■ **Extracted data**
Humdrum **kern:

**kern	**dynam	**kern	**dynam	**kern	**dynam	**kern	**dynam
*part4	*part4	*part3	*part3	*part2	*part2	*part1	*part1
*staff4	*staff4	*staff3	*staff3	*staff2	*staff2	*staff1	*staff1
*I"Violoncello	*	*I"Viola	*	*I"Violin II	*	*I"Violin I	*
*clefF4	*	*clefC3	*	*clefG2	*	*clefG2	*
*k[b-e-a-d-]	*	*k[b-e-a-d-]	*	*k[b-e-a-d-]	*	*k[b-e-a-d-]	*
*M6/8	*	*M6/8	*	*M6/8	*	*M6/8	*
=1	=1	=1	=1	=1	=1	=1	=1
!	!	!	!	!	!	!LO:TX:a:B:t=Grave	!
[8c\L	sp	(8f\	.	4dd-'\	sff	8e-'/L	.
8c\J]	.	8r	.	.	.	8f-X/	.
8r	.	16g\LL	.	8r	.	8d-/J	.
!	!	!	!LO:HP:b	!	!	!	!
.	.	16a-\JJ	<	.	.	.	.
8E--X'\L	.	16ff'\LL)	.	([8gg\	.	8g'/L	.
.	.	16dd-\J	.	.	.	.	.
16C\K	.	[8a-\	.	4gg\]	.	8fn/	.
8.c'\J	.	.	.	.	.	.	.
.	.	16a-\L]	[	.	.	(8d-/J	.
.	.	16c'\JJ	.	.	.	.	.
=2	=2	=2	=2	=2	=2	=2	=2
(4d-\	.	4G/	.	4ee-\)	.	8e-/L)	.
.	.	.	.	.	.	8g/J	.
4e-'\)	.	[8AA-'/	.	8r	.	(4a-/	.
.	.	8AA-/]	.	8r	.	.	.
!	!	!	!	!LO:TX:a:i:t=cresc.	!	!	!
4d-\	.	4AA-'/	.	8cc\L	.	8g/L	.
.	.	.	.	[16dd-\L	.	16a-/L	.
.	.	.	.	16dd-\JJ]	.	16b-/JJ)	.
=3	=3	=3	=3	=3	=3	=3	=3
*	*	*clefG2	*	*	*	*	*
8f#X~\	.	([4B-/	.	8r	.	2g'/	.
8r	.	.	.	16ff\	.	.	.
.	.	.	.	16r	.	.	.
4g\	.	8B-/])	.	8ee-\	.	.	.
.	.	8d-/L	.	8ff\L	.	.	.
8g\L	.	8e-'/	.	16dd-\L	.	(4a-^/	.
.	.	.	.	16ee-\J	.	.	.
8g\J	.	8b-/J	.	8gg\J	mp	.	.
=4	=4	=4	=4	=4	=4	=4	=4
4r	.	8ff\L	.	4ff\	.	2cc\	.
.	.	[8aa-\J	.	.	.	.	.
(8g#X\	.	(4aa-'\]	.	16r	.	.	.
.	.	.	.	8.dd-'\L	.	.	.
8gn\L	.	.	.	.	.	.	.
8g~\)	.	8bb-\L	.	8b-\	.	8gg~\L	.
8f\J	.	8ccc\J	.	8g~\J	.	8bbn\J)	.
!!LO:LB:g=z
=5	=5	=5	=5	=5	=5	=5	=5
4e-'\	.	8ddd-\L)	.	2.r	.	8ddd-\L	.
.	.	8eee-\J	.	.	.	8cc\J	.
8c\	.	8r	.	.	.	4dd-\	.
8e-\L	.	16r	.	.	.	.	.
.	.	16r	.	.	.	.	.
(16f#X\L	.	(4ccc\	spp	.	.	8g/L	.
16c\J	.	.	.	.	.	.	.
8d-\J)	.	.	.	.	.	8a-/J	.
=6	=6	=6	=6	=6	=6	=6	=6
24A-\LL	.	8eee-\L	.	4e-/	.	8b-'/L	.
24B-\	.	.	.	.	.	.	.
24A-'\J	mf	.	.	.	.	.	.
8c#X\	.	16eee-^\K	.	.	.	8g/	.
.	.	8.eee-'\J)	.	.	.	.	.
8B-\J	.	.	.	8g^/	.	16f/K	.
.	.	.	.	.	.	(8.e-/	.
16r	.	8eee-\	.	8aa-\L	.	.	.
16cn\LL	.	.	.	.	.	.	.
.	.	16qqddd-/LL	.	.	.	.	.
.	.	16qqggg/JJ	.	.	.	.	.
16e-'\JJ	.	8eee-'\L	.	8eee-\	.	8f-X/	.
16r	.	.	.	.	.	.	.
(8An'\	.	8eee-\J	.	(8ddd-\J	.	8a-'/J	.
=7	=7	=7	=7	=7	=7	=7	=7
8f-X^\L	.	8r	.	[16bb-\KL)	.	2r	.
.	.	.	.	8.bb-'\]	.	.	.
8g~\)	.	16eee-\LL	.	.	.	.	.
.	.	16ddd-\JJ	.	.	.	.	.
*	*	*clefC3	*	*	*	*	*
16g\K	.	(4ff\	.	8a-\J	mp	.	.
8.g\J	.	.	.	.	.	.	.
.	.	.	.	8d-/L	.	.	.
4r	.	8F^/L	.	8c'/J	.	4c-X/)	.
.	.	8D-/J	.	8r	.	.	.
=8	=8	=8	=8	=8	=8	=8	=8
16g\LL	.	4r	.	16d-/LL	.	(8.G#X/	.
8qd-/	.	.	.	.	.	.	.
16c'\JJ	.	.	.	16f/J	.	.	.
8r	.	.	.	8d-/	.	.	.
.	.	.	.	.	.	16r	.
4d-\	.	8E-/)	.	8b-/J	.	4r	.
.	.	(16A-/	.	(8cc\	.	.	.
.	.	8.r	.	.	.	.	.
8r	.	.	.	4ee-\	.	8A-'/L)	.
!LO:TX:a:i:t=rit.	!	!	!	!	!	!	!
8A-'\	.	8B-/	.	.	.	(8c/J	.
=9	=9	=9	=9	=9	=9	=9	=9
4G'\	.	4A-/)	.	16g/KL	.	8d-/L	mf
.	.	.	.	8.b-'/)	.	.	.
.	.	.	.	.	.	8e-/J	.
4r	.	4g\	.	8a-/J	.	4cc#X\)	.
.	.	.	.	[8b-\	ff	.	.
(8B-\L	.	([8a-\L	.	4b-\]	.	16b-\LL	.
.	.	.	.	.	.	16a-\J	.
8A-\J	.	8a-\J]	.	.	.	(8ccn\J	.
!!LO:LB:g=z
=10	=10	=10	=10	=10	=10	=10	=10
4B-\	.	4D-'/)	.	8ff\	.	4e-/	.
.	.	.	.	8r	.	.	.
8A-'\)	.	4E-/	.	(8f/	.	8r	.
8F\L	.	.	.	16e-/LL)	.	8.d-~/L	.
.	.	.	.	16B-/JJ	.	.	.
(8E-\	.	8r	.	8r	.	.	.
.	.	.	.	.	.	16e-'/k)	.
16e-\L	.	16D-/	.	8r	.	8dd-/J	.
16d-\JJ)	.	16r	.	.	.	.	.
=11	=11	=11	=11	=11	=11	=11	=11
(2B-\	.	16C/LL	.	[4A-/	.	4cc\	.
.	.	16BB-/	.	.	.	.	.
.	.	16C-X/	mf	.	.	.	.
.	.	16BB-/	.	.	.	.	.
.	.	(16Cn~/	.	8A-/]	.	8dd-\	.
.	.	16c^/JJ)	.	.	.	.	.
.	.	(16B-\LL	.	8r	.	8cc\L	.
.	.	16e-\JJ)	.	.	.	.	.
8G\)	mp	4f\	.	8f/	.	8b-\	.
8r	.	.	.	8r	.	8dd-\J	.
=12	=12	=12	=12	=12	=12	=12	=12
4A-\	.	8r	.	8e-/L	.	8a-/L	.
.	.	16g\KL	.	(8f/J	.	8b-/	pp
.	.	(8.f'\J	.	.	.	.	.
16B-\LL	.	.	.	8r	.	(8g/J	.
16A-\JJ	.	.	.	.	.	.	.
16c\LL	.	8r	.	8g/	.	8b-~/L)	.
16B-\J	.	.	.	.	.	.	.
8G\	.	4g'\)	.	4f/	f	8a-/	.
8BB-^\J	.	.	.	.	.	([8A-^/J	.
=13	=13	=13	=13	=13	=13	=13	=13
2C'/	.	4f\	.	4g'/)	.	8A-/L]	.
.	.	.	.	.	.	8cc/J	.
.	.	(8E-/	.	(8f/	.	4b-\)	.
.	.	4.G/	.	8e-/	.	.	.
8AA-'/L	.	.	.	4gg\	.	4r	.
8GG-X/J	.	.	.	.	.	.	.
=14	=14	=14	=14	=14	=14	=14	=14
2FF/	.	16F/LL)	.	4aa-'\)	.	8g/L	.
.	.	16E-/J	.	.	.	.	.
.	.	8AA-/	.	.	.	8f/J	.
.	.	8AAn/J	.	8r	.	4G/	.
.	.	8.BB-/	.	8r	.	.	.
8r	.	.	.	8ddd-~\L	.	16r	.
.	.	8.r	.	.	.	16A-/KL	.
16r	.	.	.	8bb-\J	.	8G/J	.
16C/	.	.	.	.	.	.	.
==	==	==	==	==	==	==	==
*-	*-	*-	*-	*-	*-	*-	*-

■ **Description of the task**
Collect every line in the data above that contains the string "kern", copying each one in full.

■ **Solution to the problem**
Humdrum **kern:
**kern	**dynam	**kern	**dynam	**kern	**dynam	**kern	**dynam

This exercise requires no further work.